**EXERCISE REQUIREMENTS**
Please output exactly the part of the records below that opens with the line containing "none -> brown cone D9 level 2" and closes with the line containing "black brick E10:F10", both lines included, and nothing else.

**SUPPLIED DATA**
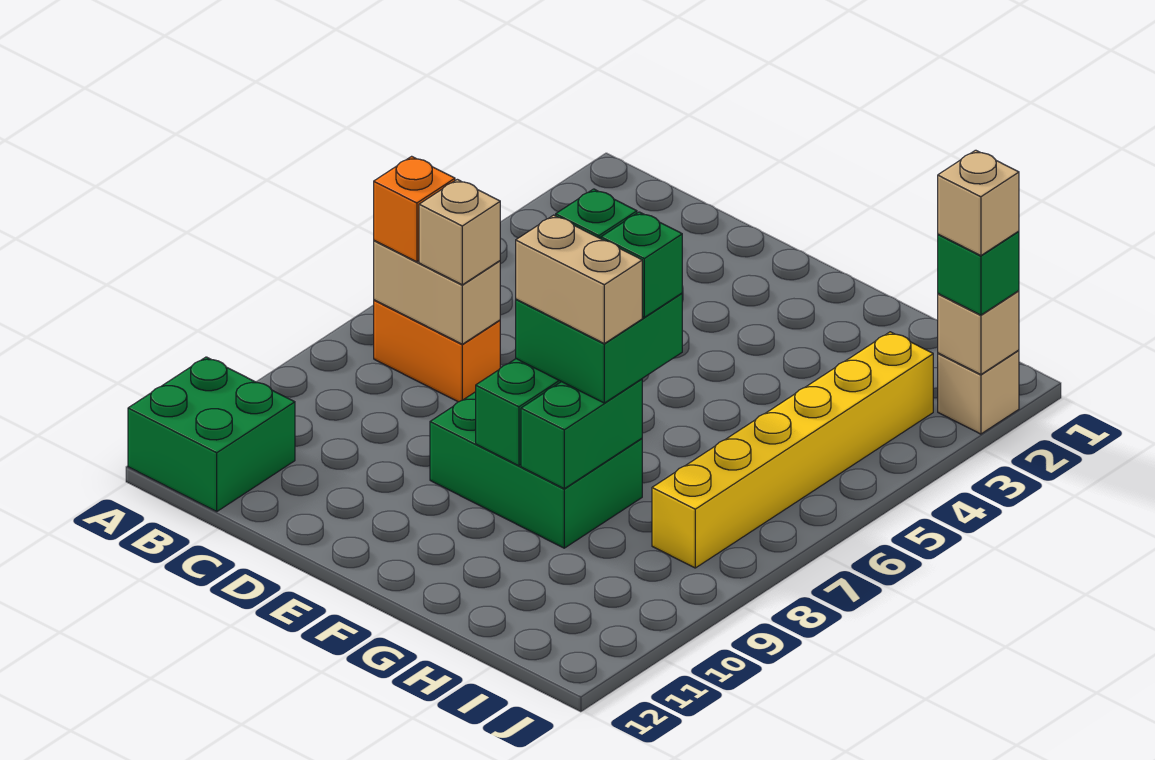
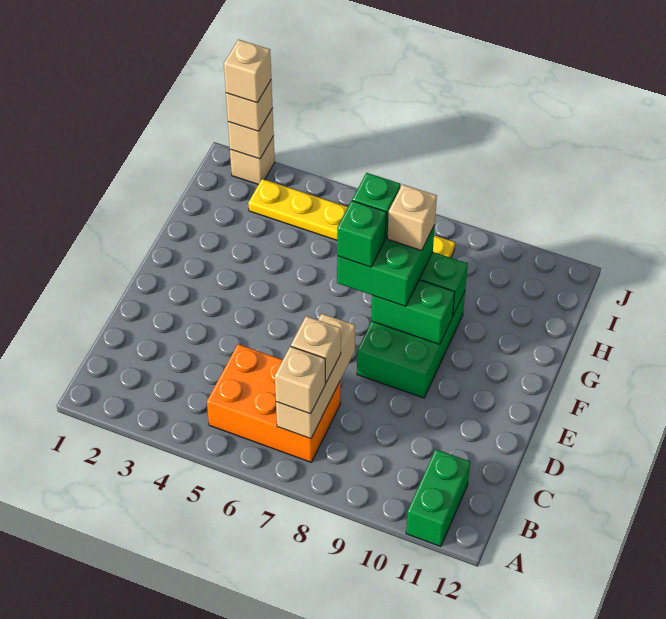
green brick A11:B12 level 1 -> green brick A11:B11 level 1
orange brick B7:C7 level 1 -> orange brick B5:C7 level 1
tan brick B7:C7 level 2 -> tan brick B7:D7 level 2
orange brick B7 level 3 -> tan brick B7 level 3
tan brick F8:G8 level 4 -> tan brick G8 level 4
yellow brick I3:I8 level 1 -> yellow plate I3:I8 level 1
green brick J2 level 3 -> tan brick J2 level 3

--

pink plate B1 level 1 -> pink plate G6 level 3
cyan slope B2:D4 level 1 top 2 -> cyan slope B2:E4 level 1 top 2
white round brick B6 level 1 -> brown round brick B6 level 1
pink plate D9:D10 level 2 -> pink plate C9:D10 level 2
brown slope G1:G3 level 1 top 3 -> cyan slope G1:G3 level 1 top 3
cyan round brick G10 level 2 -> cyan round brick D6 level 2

---

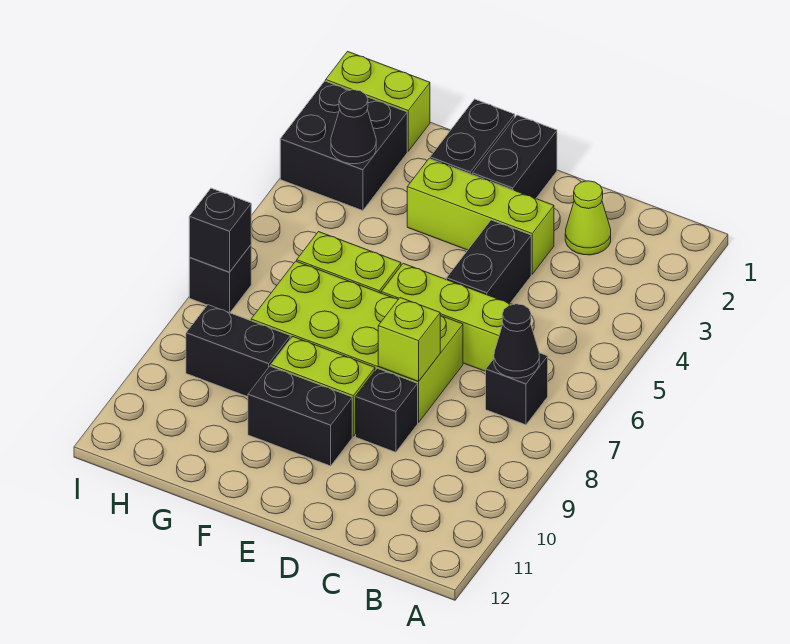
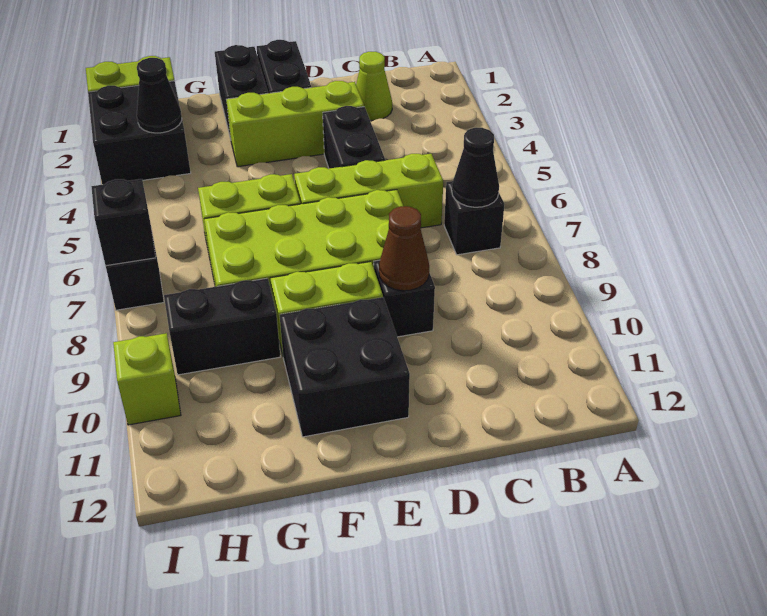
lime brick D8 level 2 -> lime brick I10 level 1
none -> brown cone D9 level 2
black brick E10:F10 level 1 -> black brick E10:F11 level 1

**EXERCISE RESPONSE**
none -> brown cone D9 level 2
black brick E10:F10 level 1 -> black brick E10:F11 level 1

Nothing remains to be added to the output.